■ **Materials provided**:
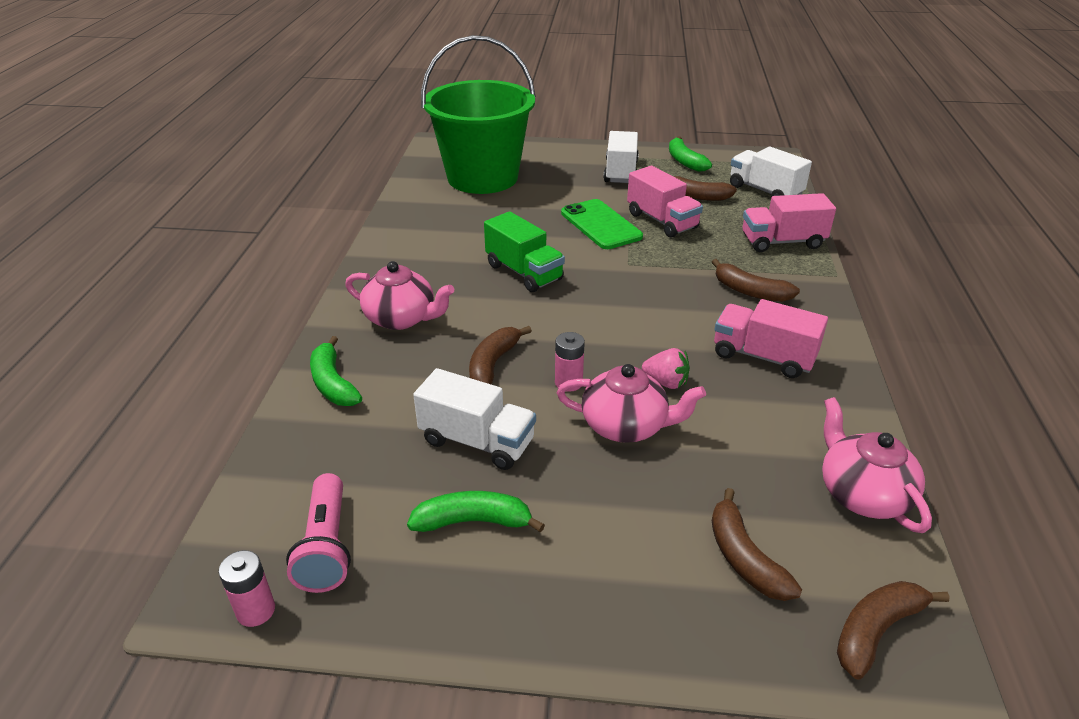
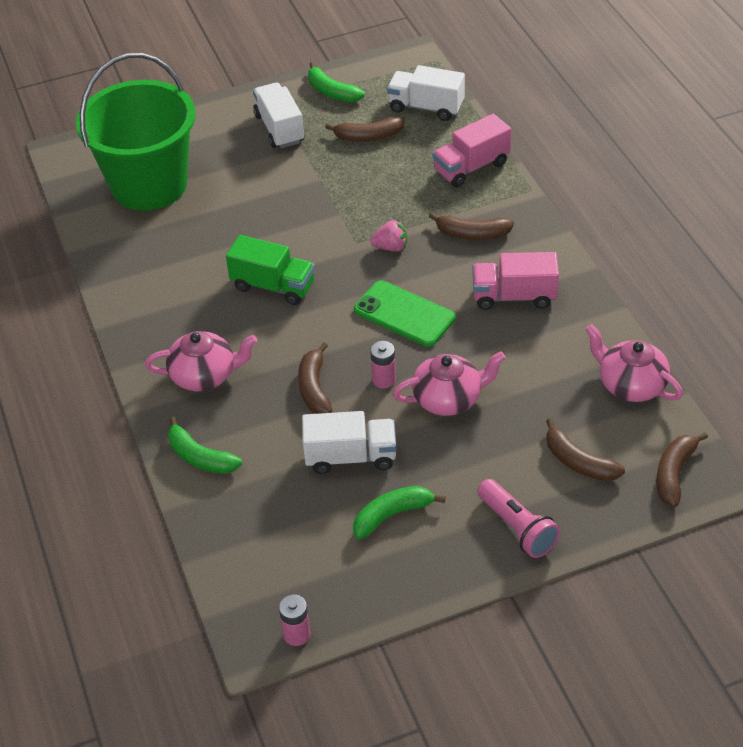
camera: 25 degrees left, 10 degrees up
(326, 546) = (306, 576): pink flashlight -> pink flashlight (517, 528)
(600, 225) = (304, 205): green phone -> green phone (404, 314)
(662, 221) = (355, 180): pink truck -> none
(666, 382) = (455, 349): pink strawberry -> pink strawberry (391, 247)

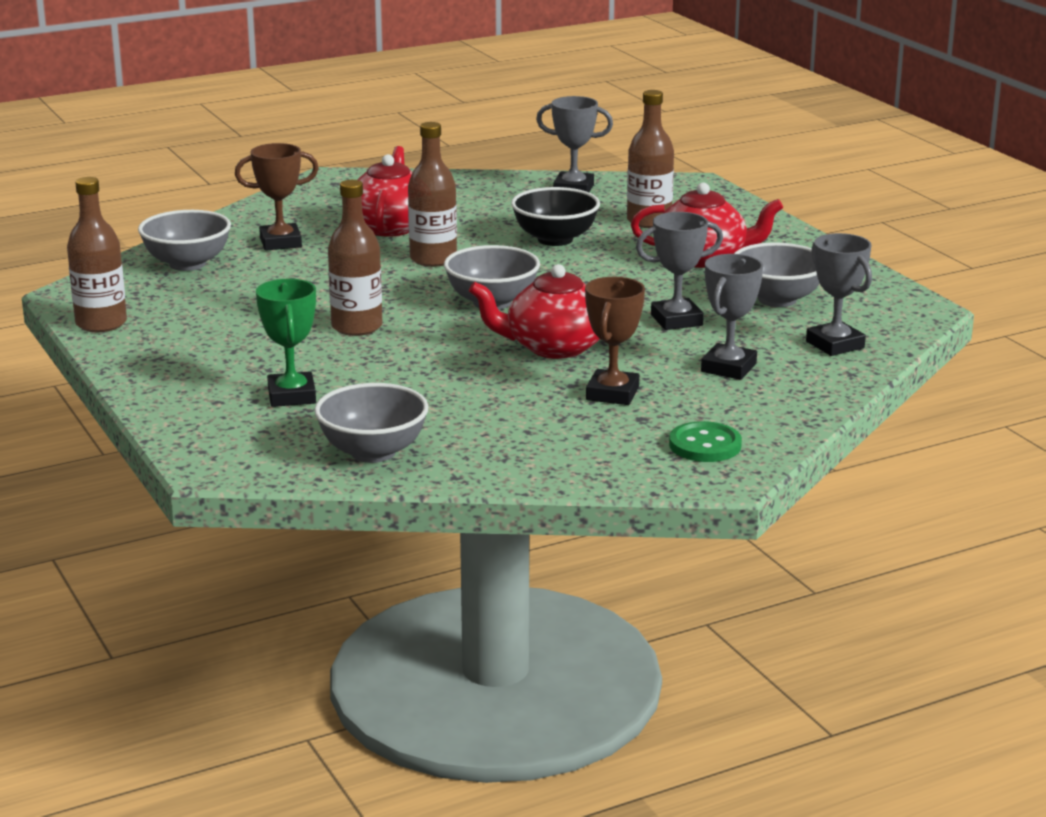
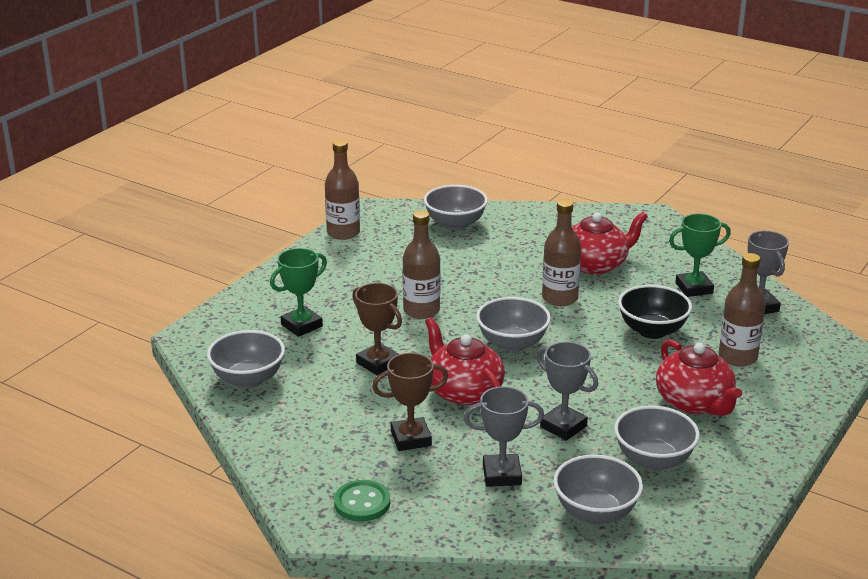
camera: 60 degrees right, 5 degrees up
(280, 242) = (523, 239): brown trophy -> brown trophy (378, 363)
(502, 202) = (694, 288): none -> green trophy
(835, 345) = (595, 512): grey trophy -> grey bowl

--

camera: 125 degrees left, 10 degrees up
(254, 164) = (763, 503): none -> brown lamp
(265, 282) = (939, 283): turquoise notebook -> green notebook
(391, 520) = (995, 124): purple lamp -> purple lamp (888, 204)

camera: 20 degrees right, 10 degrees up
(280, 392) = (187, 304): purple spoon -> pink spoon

■ **What is required**:
In the data above, find the line with "(662, 221) = (355, 180): pink truck -> none" and the line with "(835, 345) = (595, 512): grey". Please copy exactly those two lines and every line between them, but not the pictures.

■ **Response to the exercise**:
(662, 221) = (355, 180): pink truck -> none
(666, 382) = (455, 349): pink strawberry -> pink strawberry (391, 247)

camera: 60 degrees right, 5 degrees up
(280, 242) = (523, 239): brown trophy -> brown trophy (378, 363)
(502, 202) = (694, 288): none -> green trophy
(835, 345) = (595, 512): grey trophy -> grey bowl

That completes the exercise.